--- Material for this exercise ---
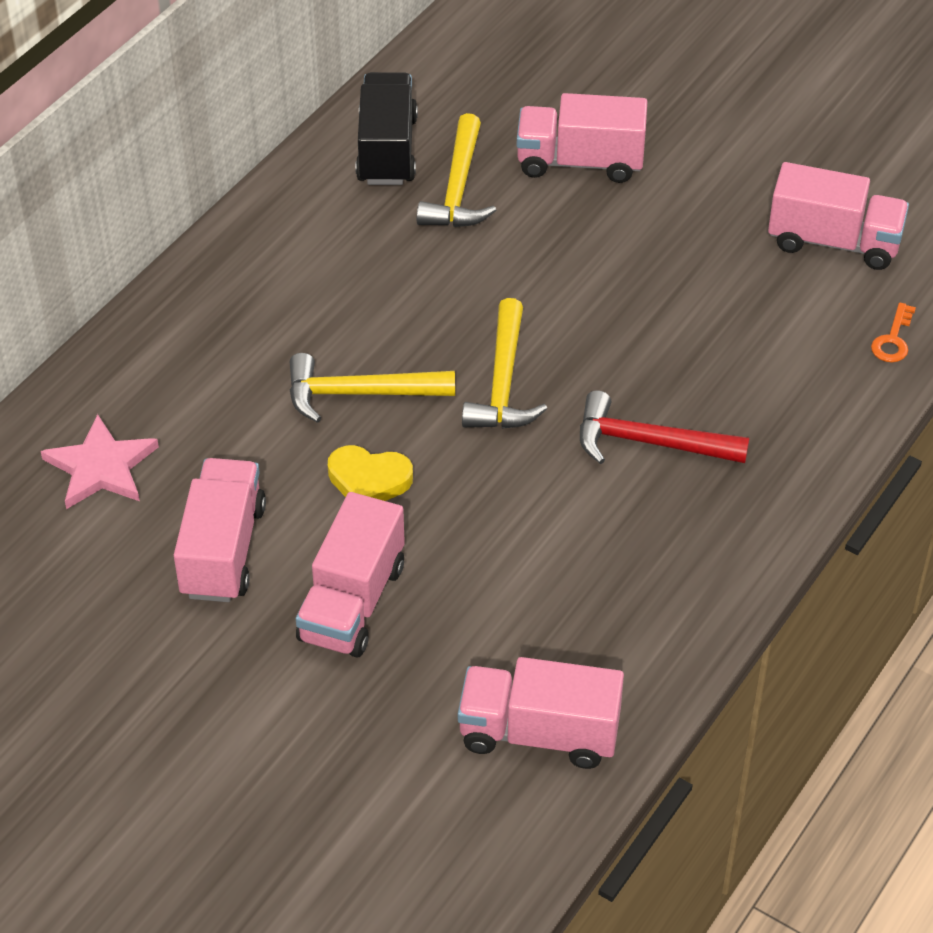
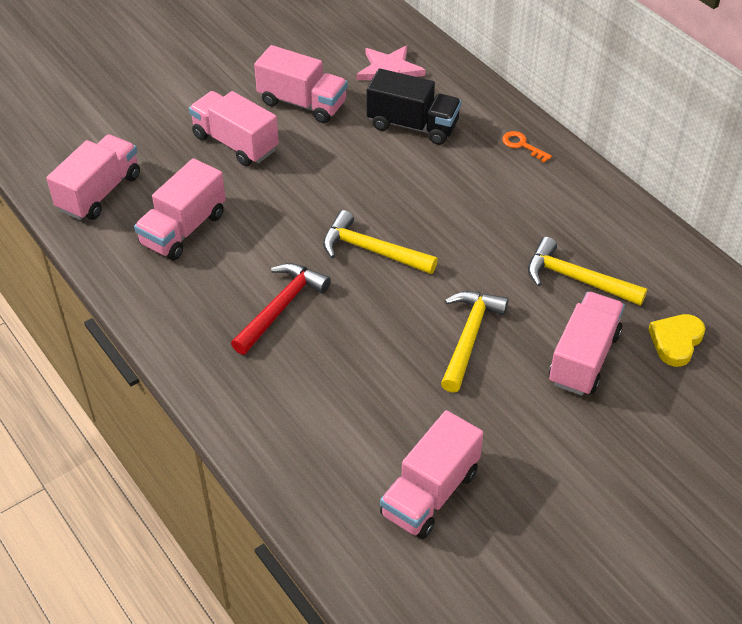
camera: 110 degrees right, 0 degrees up
yellow hammer [290,353,455,423] -> yellow hammer moved to [441,291,509,393]
yellow heart [328,445,413,501] -> yellow heart moved to [648,314,705,367]
black truck [355,72,418,185] -> black truck moved to [367,69,461,145]
orange key [871,303,916,362] -> orange key moved to [502,131,552,163]
none -> pink truck [134,158,226,260]

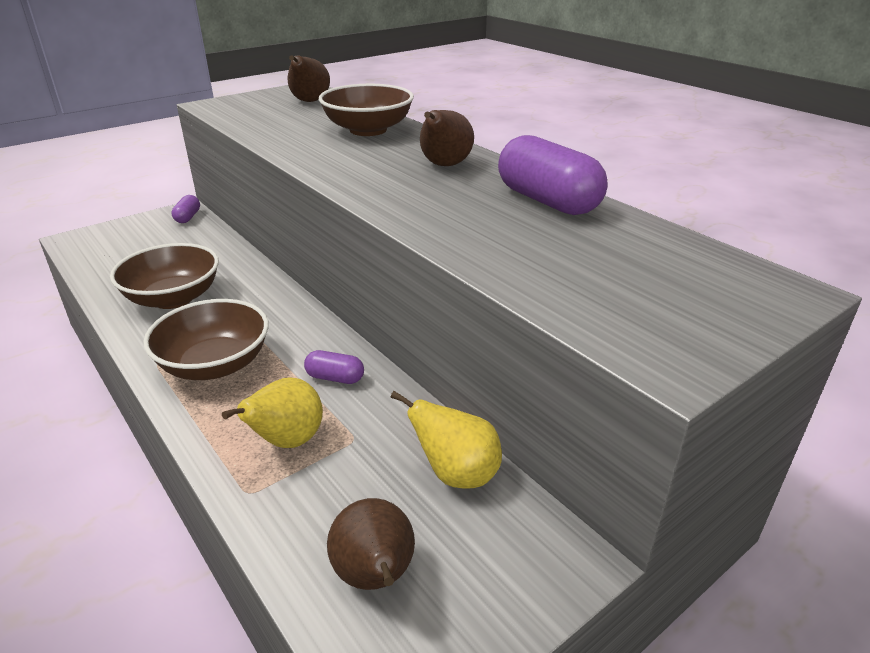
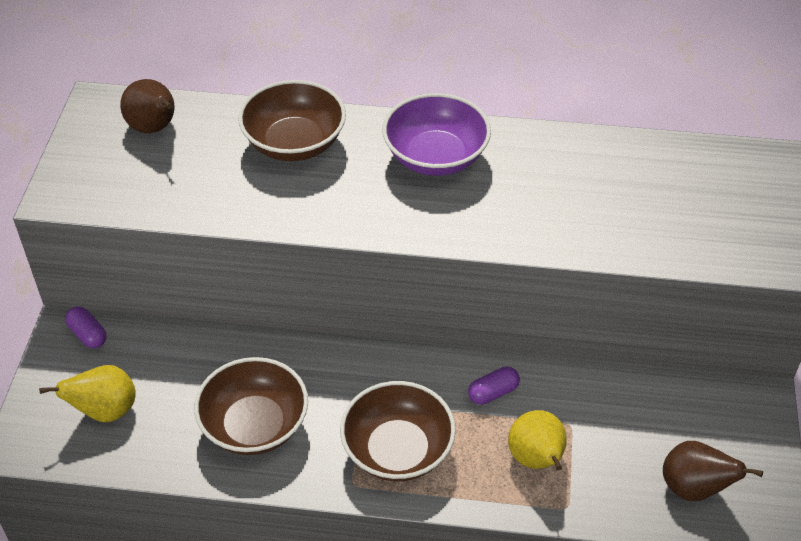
camera: 45 degrees left, 15 degrees up
yellow pear [391,391,502,489] -> yellow pear moved to [39,365,136,422]
brown pear [420,110,474,166] -> purple bowl [383,93,491,176]
purple capsule [498,135,608,215] -> none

--- Problem ---
From the first line of the records down through the line containing "camera: 45 degrees left, 15 degrees up", transcribe exactly those lines and no others, both ends kept, pictures dropped.

--- Task response ---
camera: 110 degrees right, 0 degrees up
yellow hammer [290,353,455,423] -> yellow hammer moved to [441,291,509,393]
yellow heart [328,445,413,501] -> yellow heart moved to [648,314,705,367]
black truck [355,72,418,185] -> black truck moved to [367,69,461,145]
orange key [871,303,916,362] -> orange key moved to [502,131,552,163]
none -> pink truck [134,158,226,260]

camera: 45 degrees left, 15 degrees up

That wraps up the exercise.